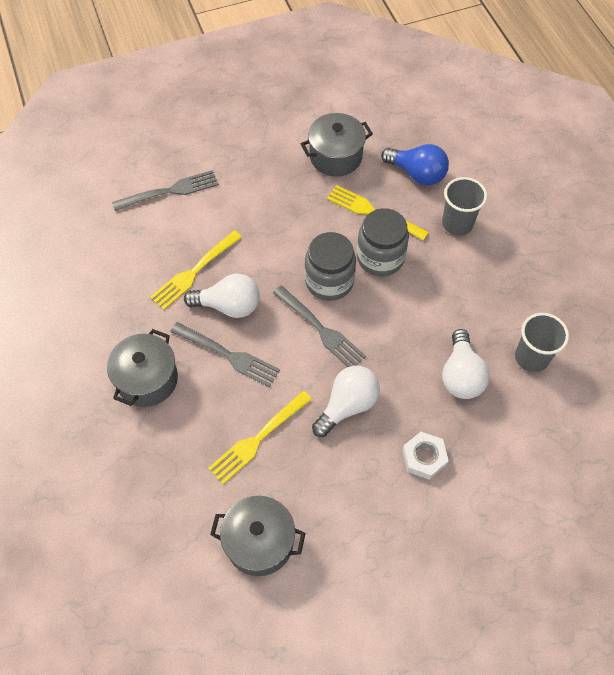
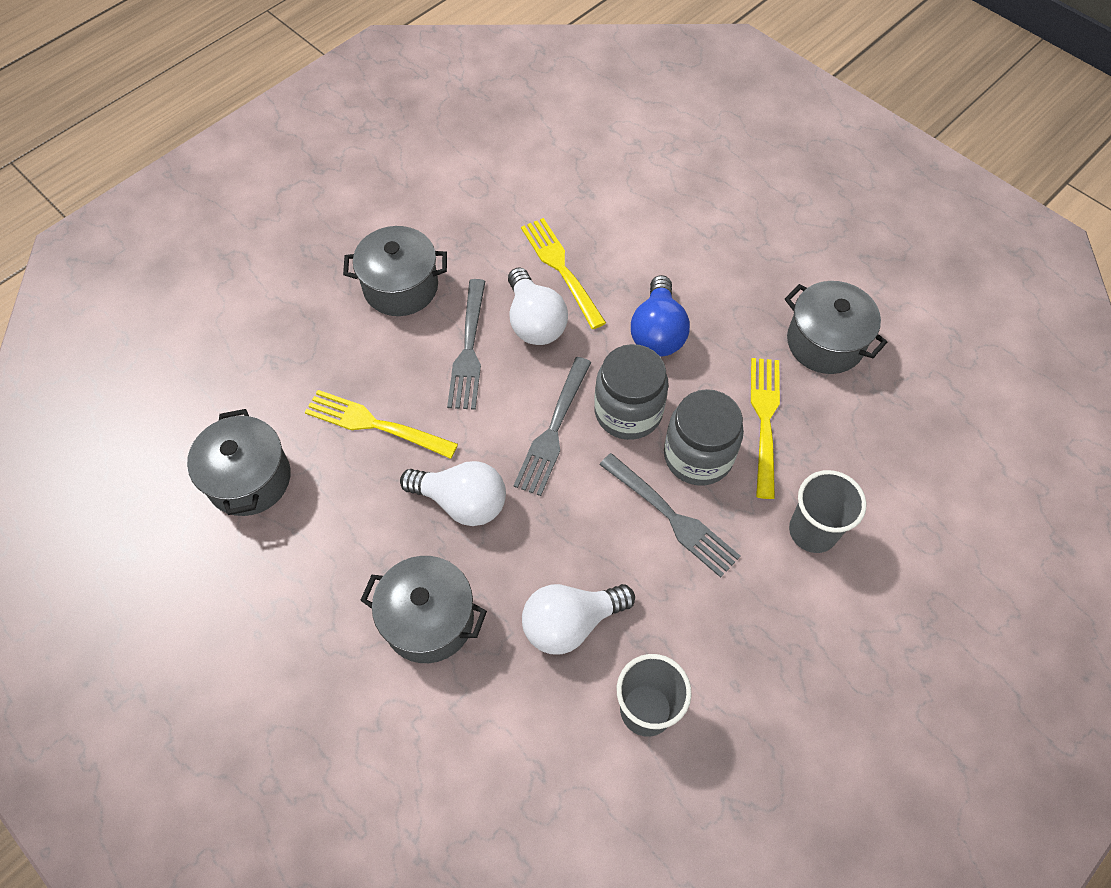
camera: 65 degrees right, 0 degrees up
(170, 191) = (657, 198): grey fork -> grey fork (671, 517)
(194, 272) = (561, 269): yellow fork -> yellow fork turned 45 degrees clockwise
(417, 174) = (864, 449): blue light bulb -> blue light bulb (657, 332)
(424, 457) = (429, 619): white nut -> grey pot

——————————

### What is required:
Copy out the lines above with "grey" in them.

### Answer box:
(170, 191) = (657, 198): grey fork -> grey fork (671, 517)
(424, 457) = (429, 619): white nut -> grey pot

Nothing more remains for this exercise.